RECORDS FOR THE EXERCISE
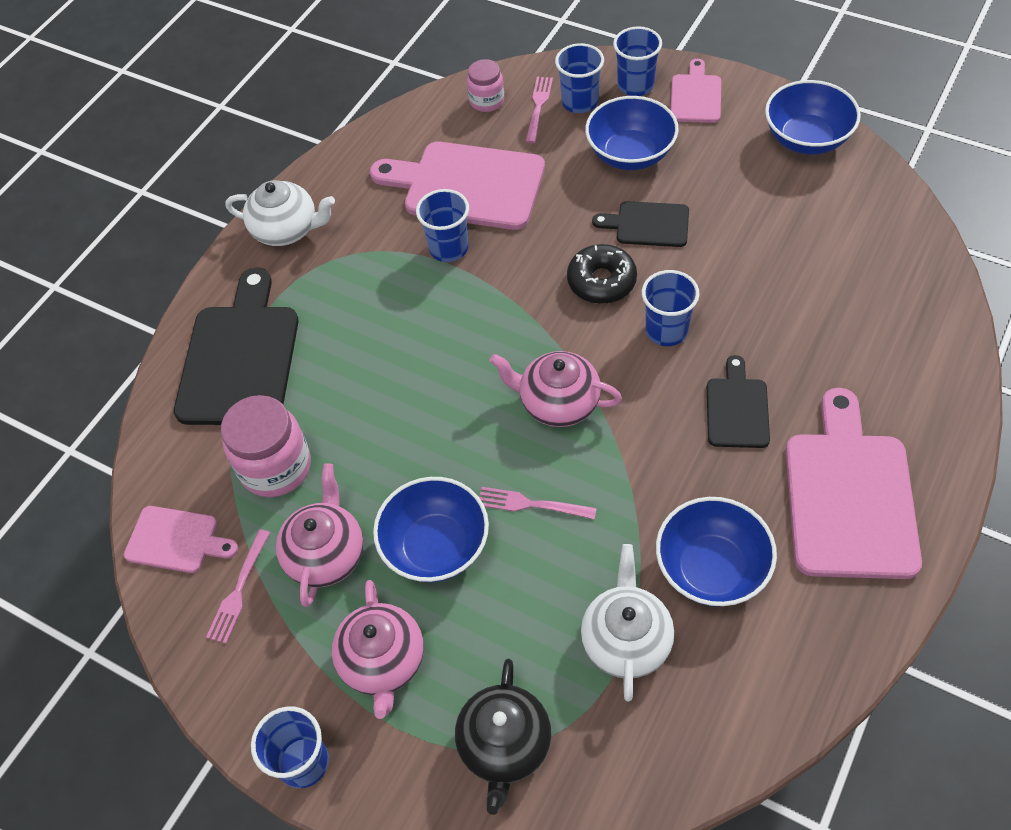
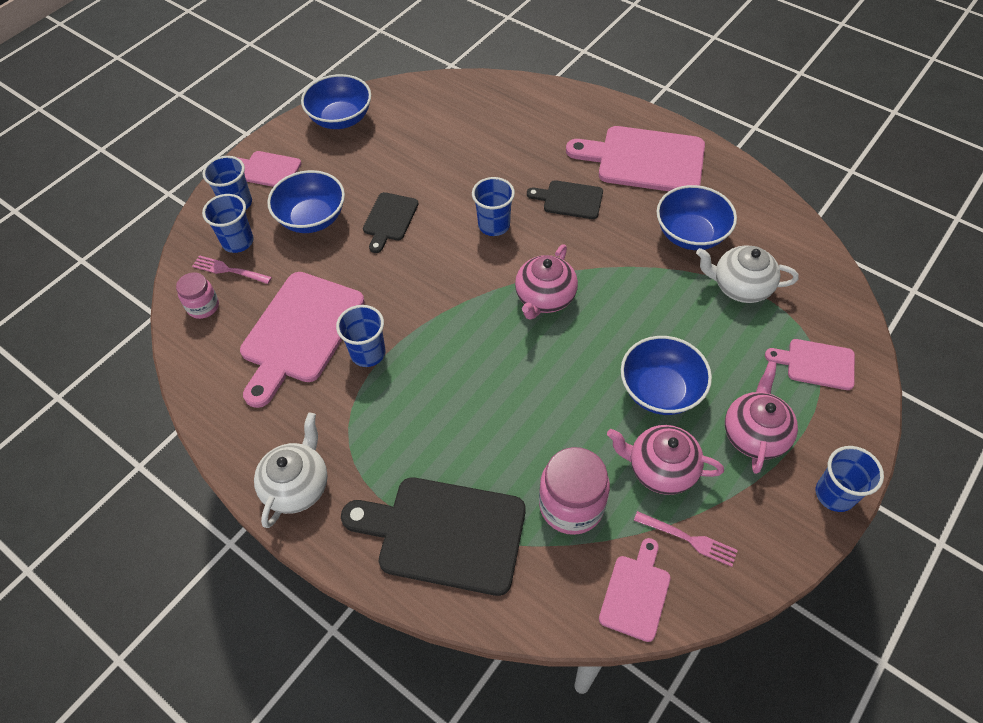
camera: 85 degrees left, 0 degrees up
(383, 662) = (754, 434): pink teapot -> pink teapot turned 75 degrees counterclockwise
(505, 745) = (816, 364): black teapot -> pink cutting board
(531, 504) = (631, 325): pink fork -> none
(601, 281) = (436, 255): black donut -> none

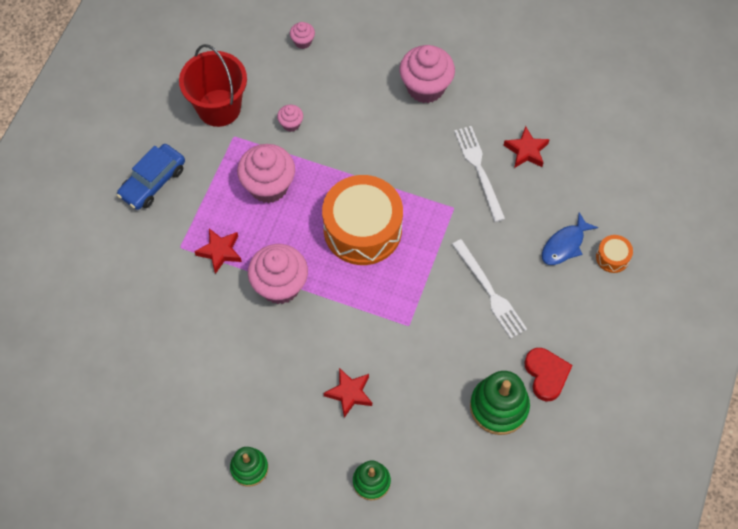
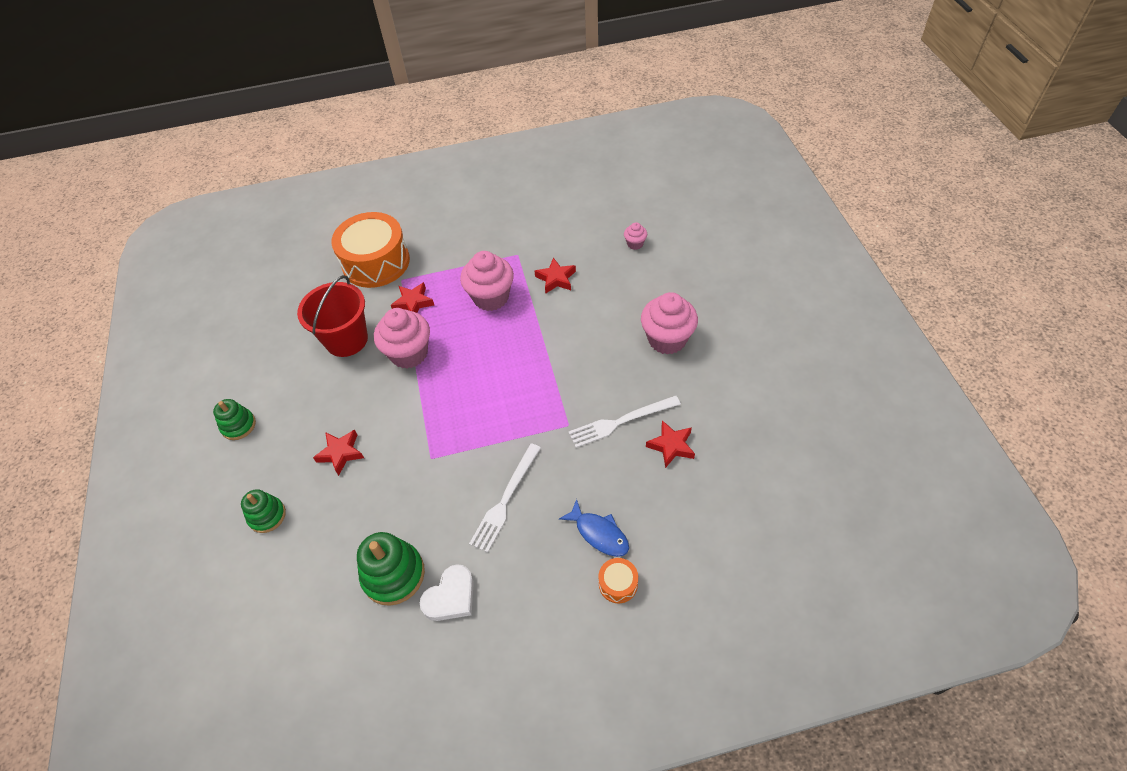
camera: 60 degrees right, 10 degrees down
(153, 182) = (443, 236): blue car -> none
(219, 108) = (534, 233): red bucket -> red bucket (346, 340)
(291, 124) = (556, 279): pink cupcake -> red star
(362, 229) = (498, 375): orange drum -> orange drum (376, 262)
(479, 170) = (621, 422): white fork -> white fork turned 150 degrees counterclockwise
(546, 375) = (451, 597): red heart -> white heart
(564, 245) = (599, 533): blue fish -> blue fish turned 150 degrees counterclockwise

TASK GOAL
Write out exactly those lines of the records above that lie from the one with "(479, 170) = (621, 422): white" through the last line, including both.

WRITTEN SOLUTION
(479, 170) = (621, 422): white fork -> white fork turned 150 degrees counterclockwise
(546, 375) = (451, 597): red heart -> white heart
(564, 245) = (599, 533): blue fish -> blue fish turned 150 degrees counterclockwise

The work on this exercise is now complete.